- **Work required**
Could you return, exactly as written, every line from the one containing "(699, 299) = (494, 369): purple mouse -> none" through the last line of the entries below, leaving out the pictures?

----

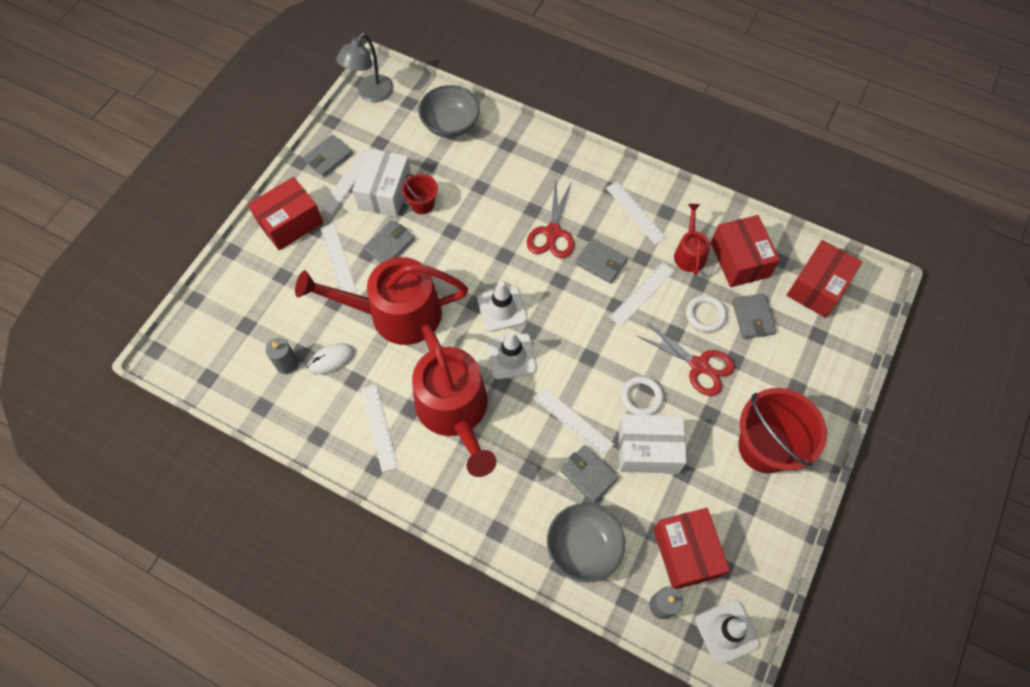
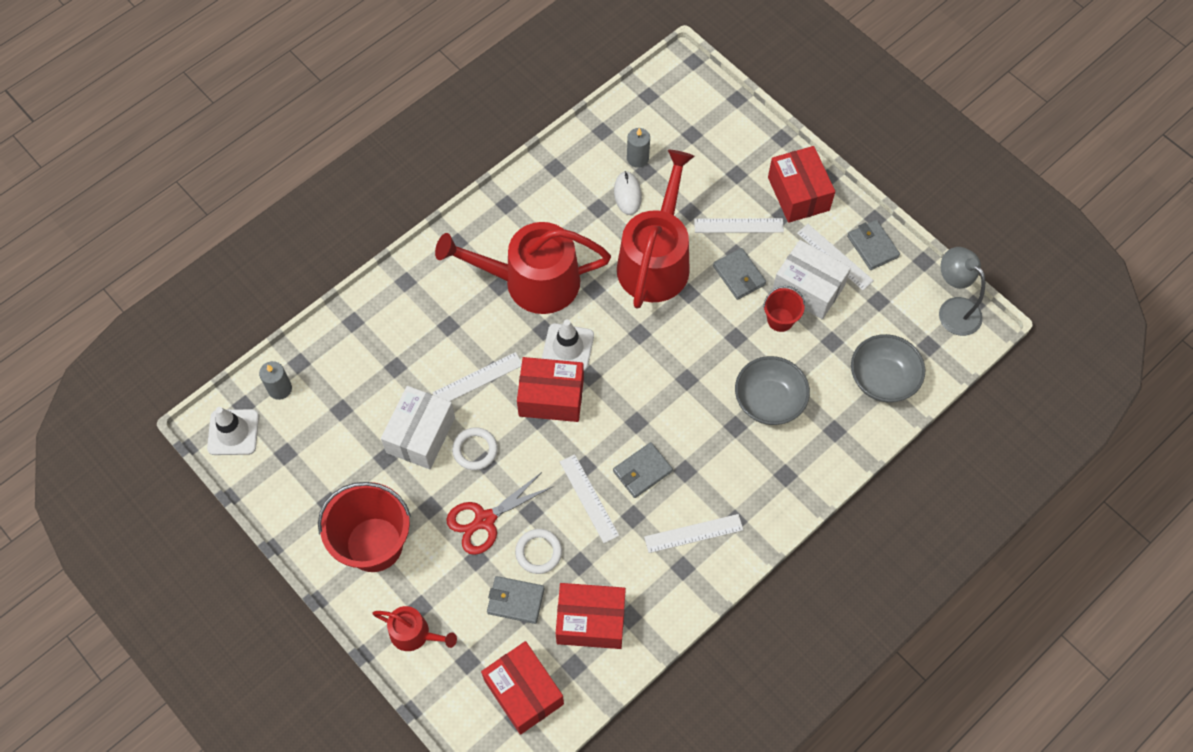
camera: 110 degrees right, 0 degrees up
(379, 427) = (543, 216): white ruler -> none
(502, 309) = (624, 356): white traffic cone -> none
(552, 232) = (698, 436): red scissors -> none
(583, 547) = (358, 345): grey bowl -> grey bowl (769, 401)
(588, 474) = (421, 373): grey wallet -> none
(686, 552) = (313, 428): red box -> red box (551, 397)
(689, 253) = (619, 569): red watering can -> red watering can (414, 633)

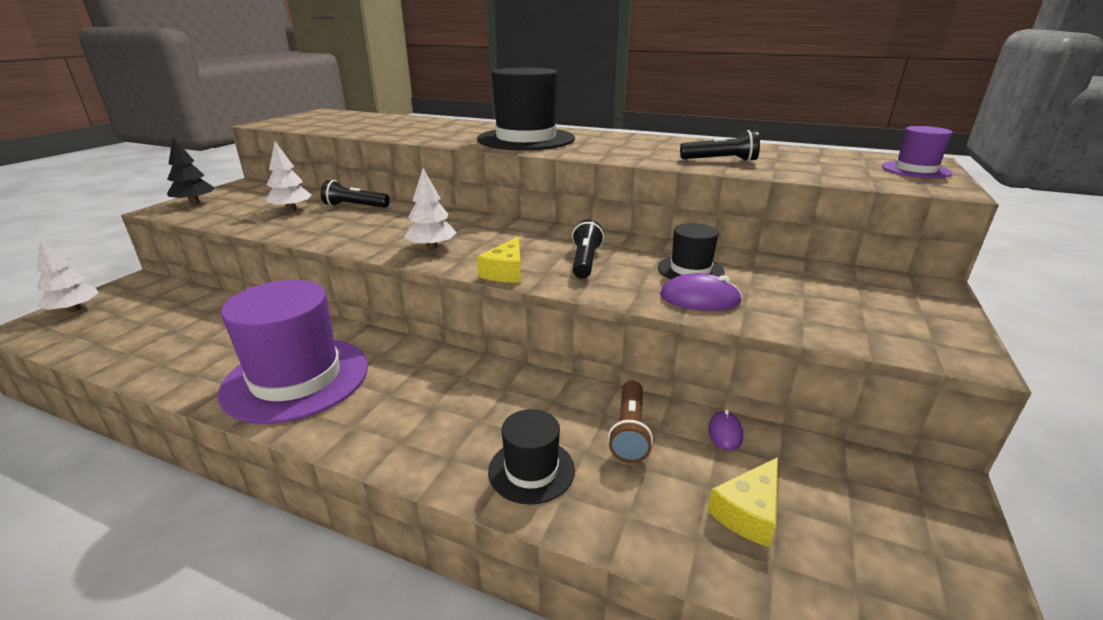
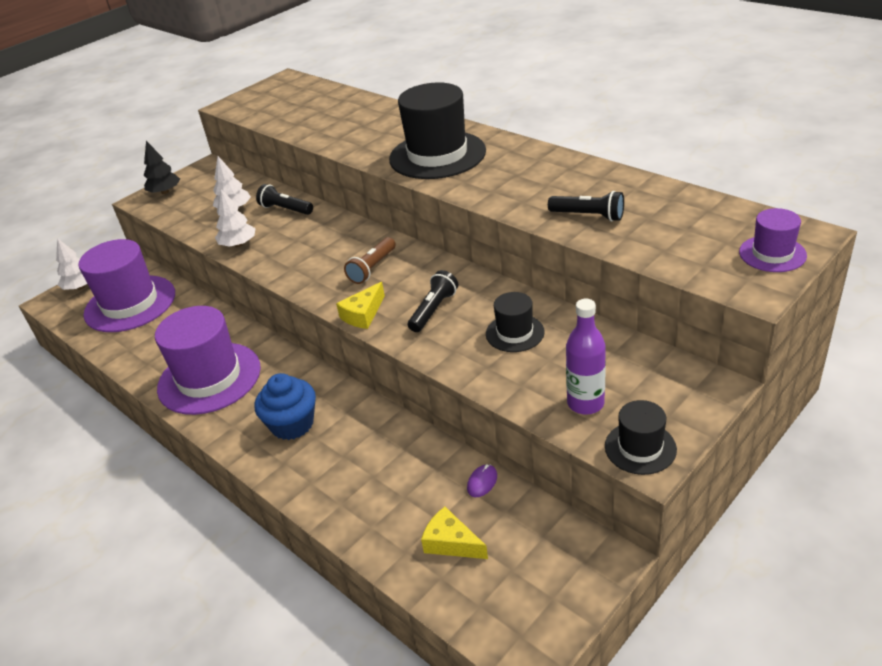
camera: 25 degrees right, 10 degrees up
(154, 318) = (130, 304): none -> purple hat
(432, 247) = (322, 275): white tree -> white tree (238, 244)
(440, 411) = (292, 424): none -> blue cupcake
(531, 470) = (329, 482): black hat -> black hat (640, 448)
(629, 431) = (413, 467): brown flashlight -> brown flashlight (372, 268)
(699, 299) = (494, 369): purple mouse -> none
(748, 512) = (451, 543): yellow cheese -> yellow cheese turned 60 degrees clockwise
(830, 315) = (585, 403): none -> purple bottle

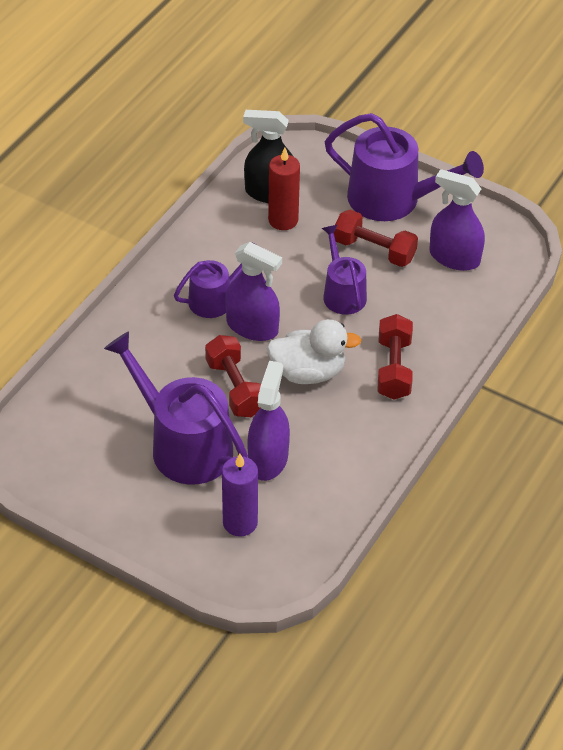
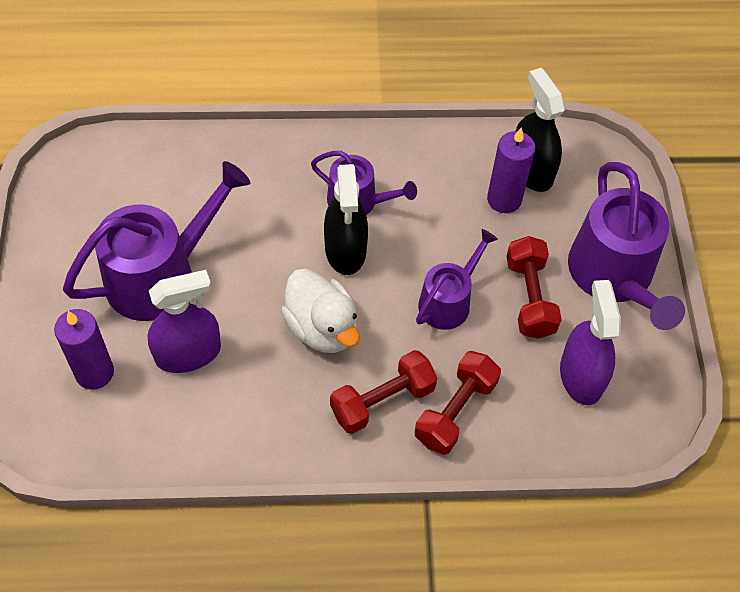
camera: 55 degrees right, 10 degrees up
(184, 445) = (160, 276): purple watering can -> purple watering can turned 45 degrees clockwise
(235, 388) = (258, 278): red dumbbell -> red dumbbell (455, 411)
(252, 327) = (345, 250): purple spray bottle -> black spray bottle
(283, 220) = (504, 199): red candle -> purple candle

----

- **Your solution**
(699, 299) = (494, 369): purple mouse -> none
(748, 512) = (451, 543): yellow cheese -> yellow cheese turned 60 degrees clockwise
(830, 315) = (585, 403): none -> purple bottle

camera: 55 degrees right, 10 degrees up
(184, 445) = (160, 276): purple watering can -> purple watering can turned 45 degrees clockwise
(235, 388) = (258, 278): red dumbbell -> red dumbbell (455, 411)
(252, 327) = (345, 250): purple spray bottle -> black spray bottle
(283, 220) = (504, 199): red candle -> purple candle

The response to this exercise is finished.